### Task prompt
In the entries below, spot each line with the word "DGND" and copy it.

### Material for the task
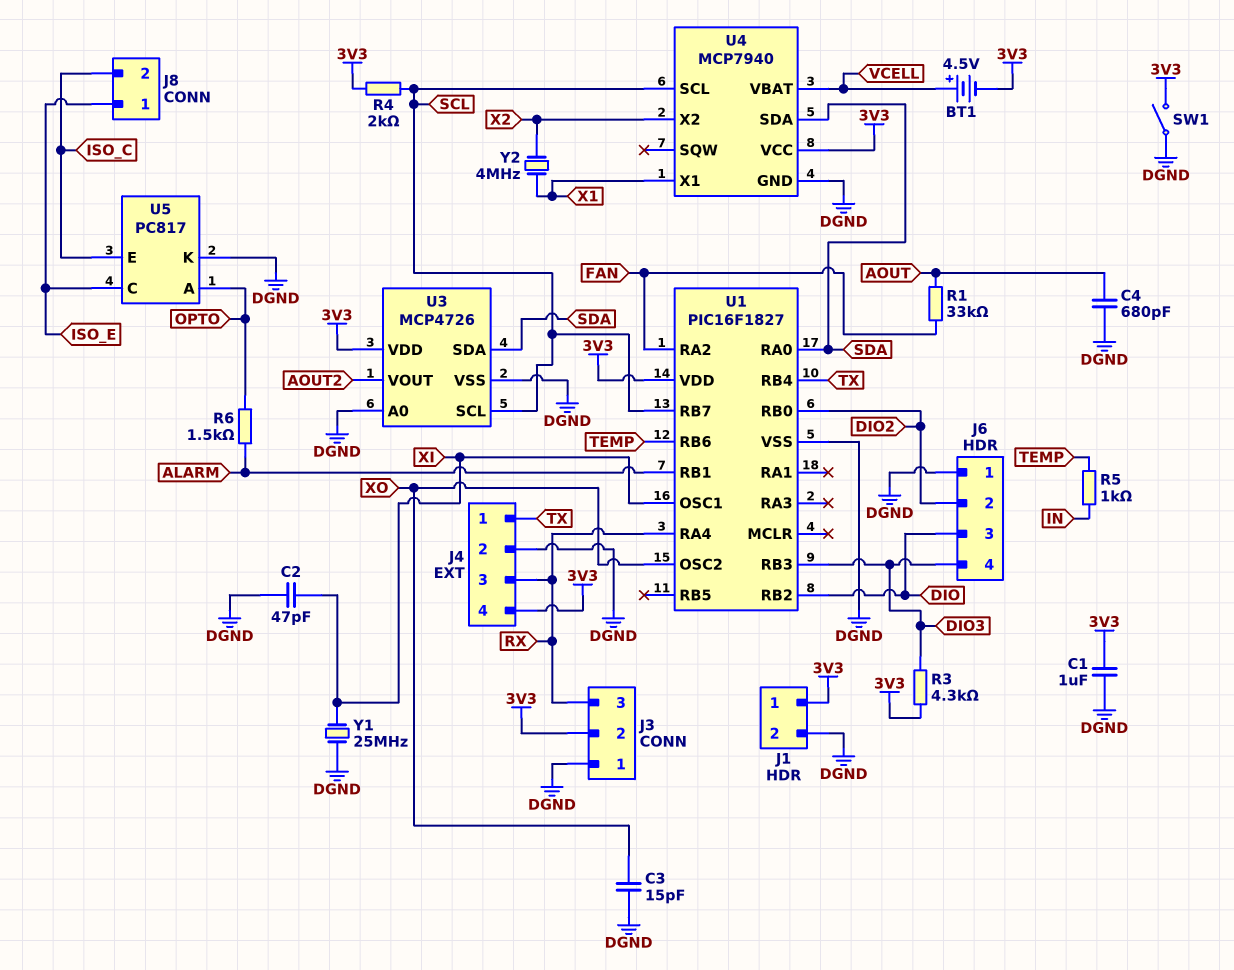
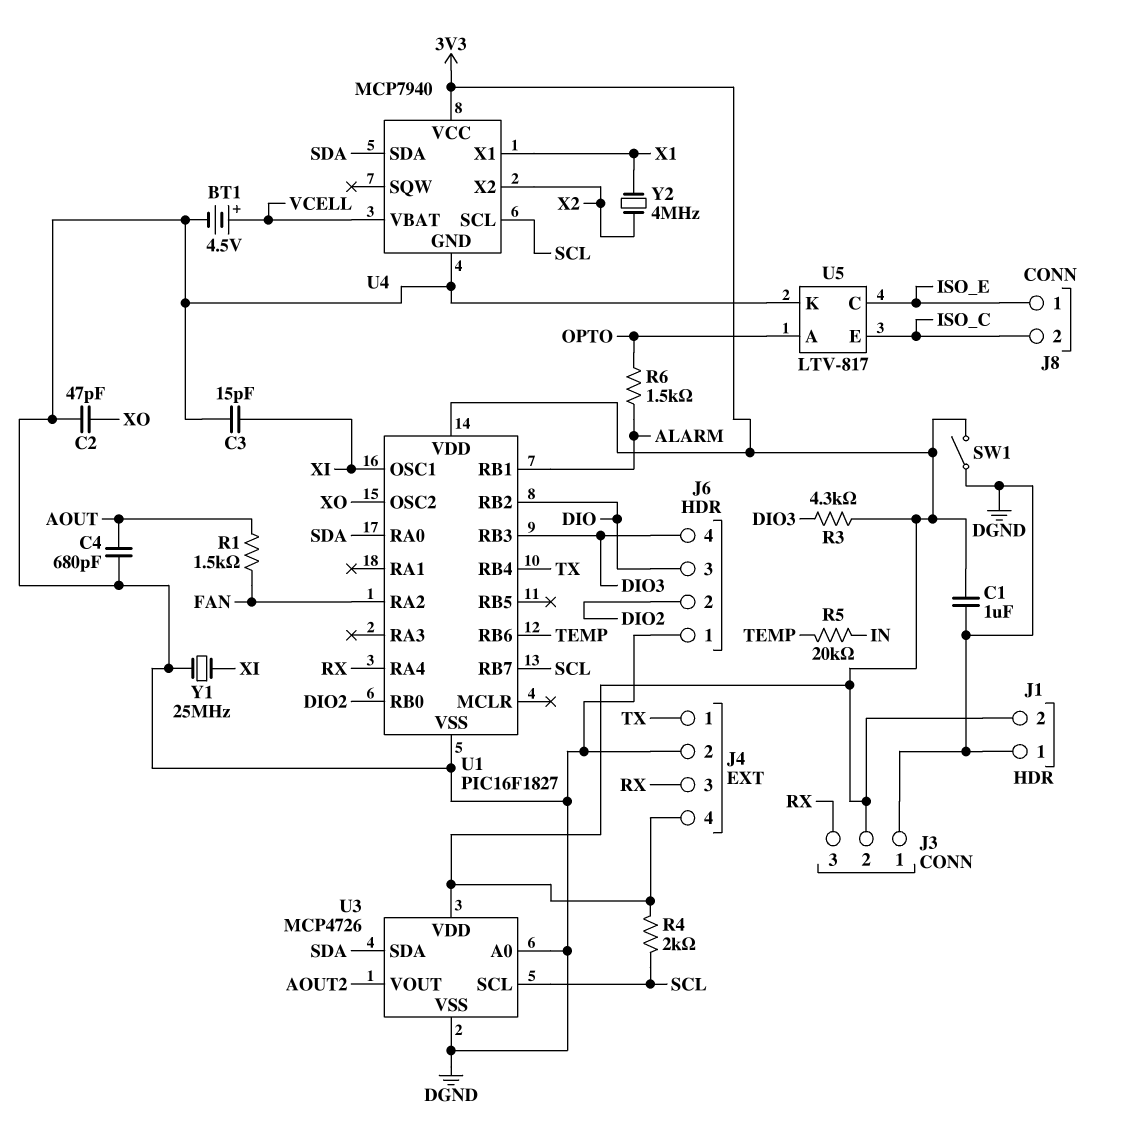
BT1: 4.5V (plus VCELL, minus 3V3) -> 4.5V (plus VCELL, minus DGND)
C2: 47pF (DGND, XI) -> 47pF (DGND, XO)
C3: 15pF (DGND, XO) -> 15pF (DGND, XI)
J1 pin 1: 3V3 -> DGND
J1 pin 2: DGND -> 3V3
R1: 33k (AOUT, FAN) -> 1.5k (AOUT, FAN)
R5: 1k (IN, TEMP) -> 20k (IN, TEMP)
U5: PC817 -> LTV-817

### Your response
BT1: 4.5V (plus VCELL, minus 3V3) -> 4.5V (plus VCELL, minus DGND)
C2: 47pF (DGND, XI) -> 47pF (DGND, XO)
C3: 15pF (DGND, XO) -> 15pF (DGND, XI)
J1 pin 1: 3V3 -> DGND
J1 pin 2: DGND -> 3V3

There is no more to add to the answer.